Pictures aside, the data must be reproduced exactly.

BEGIN Input data

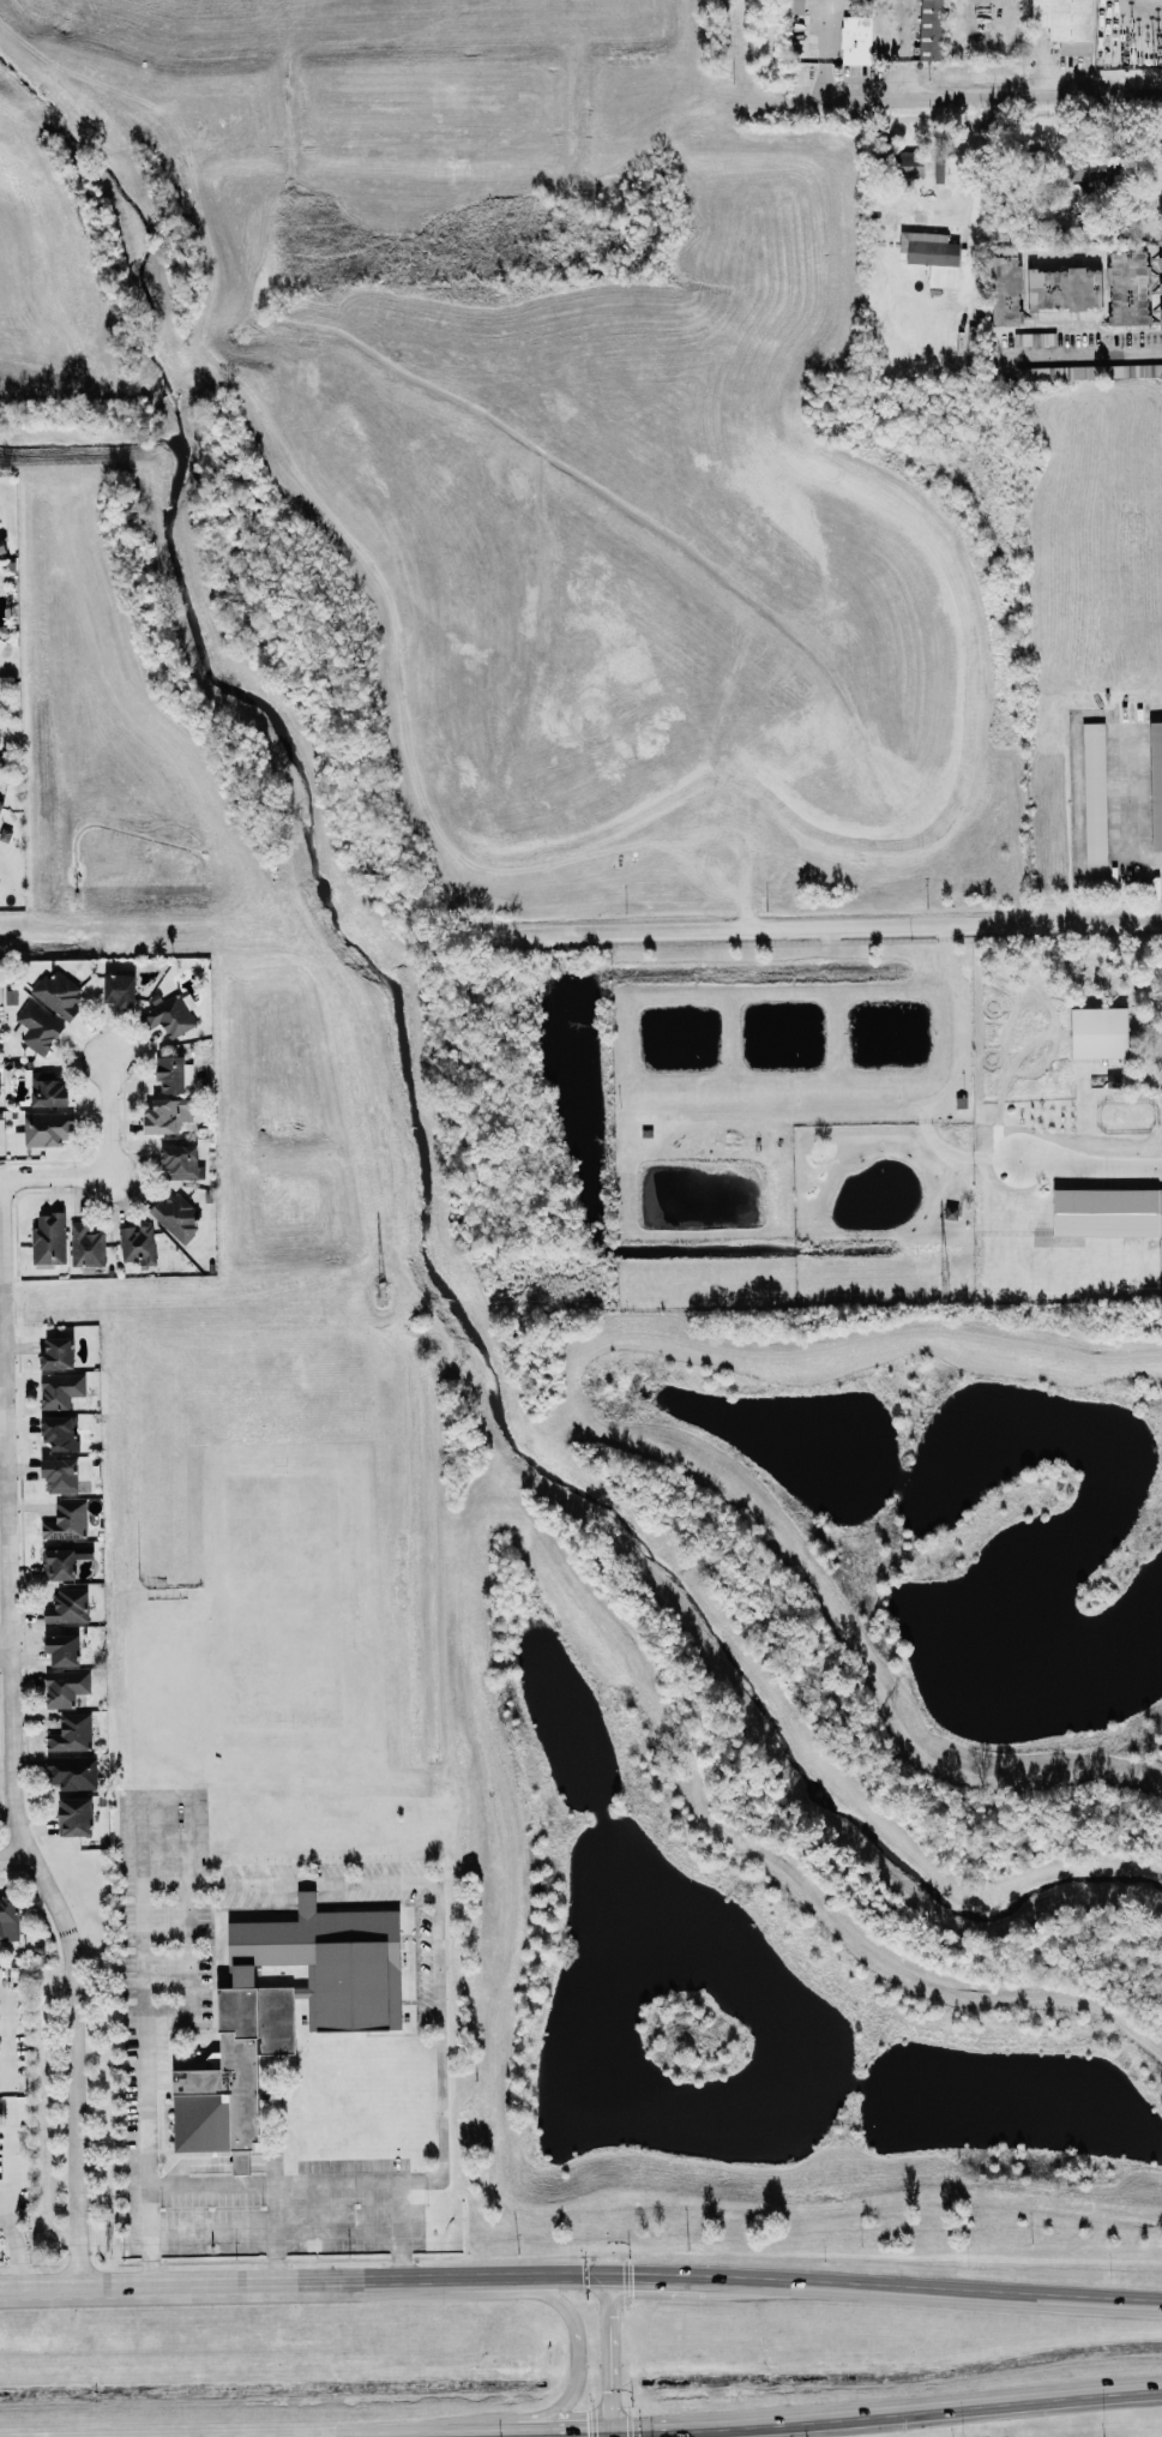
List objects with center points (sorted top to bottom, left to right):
building: (797, 7)
road: (1142, 7)
building: (1066, 23)
building: (931, 29)
road: (908, 51)
road: (831, 52)
road: (973, 99)
building: (909, 157)
building: (1093, 165)
road: (976, 190)
building: (933, 255)
building: (1161, 266)
building: (1129, 287)
building: (1065, 288)
building: (1006, 290)
building: (1035, 338)
road: (1087, 354)
building: (2, 546)
building: (0, 740)
building: (4, 760)
building: (1156, 782)
building: (1095, 792)
building: (0, 800)
road: (757, 812)
road: (840, 922)
building: (120, 989)
building: (58, 993)
building: (173, 1014)
building: (37, 1028)
building: (1099, 1032)
building: (189, 1073)
building: (171, 1074)
building: (0, 1086)
building: (48, 1088)
road: (109, 1114)
building: (168, 1115)
river: (421, 1119)
building: (48, 1128)
building: (181, 1162)
road: (55, 1177)
building: (1160, 1212)
building: (177, 1217)
building: (49, 1240)
building: (138, 1243)
building: (86, 1245)
power tower: (944, 1281)
power tower: (383, 1292)
building: (58, 1353)
building: (61, 1389)
building: (60, 1432)
road: (1, 1436)
building: (60, 1475)
building: (67, 1521)
building: (60, 1563)
building: (69, 1606)
road: (2, 1646)
building: (63, 1649)
building: (66, 1687)
building: (72, 1733)
road: (9, 1771)
building: (72, 1772)
road: (147, 1811)
building: (75, 1816)
road: (13, 1856)
building: (9, 1918)
road: (440, 1926)
building: (333, 1962)
building: (228, 2069)
parking lot: (15, 2097)
road: (11, 2136)
road: (156, 2156)
road: (329, 2182)
parking lot: (274, 2207)
road: (276, 2233)
road: (280, 2237)
road: (581, 2275)
traffic signals: (607, 2275)
road: (609, 2356)
road: (577, 2360)
road: (886, 2411)
traffic signals: (611, 2436)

END Input data

Written response -
List objects with center points (sorted top to bottom, left to right):
building: (797, 7)
road: (1142, 7)
building: (1066, 23)
building: (931, 29)
road: (908, 51)
road: (831, 52)
road: (973, 99)
building: (909, 157)
building: (1093, 165)
road: (976, 190)
building: (933, 255)
building: (1161, 266)
building: (1129, 287)
building: (1065, 288)
building: (1006, 290)
building: (1035, 338)
road: (1087, 354)
building: (2, 546)
building: (0, 740)
building: (4, 760)
building: (1156, 782)
building: (1095, 792)
building: (0, 800)
road: (757, 812)
road: (840, 922)
building: (120, 989)
building: (58, 993)
building: (173, 1014)
building: (37, 1028)
building: (1099, 1032)
building: (189, 1073)
building: (171, 1074)
building: (0, 1086)
building: (48, 1088)
road: (109, 1114)
building: (168, 1115)
river: (421, 1119)
building: (48, 1128)
building: (181, 1162)
road: (55, 1177)
building: (1160, 1212)
building: (177, 1217)
building: (49, 1240)
building: (138, 1243)
building: (86, 1245)
power tower: (944, 1281)
power tower: (383, 1292)
building: (58, 1353)
building: (61, 1389)
building: (60, 1432)
road: (1, 1436)
building: (60, 1475)
building: (67, 1521)
building: (60, 1563)
building: (69, 1606)
road: (2, 1646)
building: (63, 1649)
building: (66, 1687)
building: (72, 1733)
road: (9, 1771)
building: (72, 1772)
road: (147, 1811)
building: (75, 1816)
road: (13, 1856)
building: (9, 1918)
road: (440, 1926)
building: (333, 1962)
building: (228, 2069)
parking lot: (15, 2097)
road: (11, 2136)
road: (156, 2156)
road: (329, 2182)
parking lot: (274, 2207)
road: (276, 2233)
road: (280, 2237)
road: (581, 2275)
traffic signals: (607, 2275)
road: (609, 2356)
road: (577, 2360)
road: (886, 2411)
traffic signals: (611, 2436)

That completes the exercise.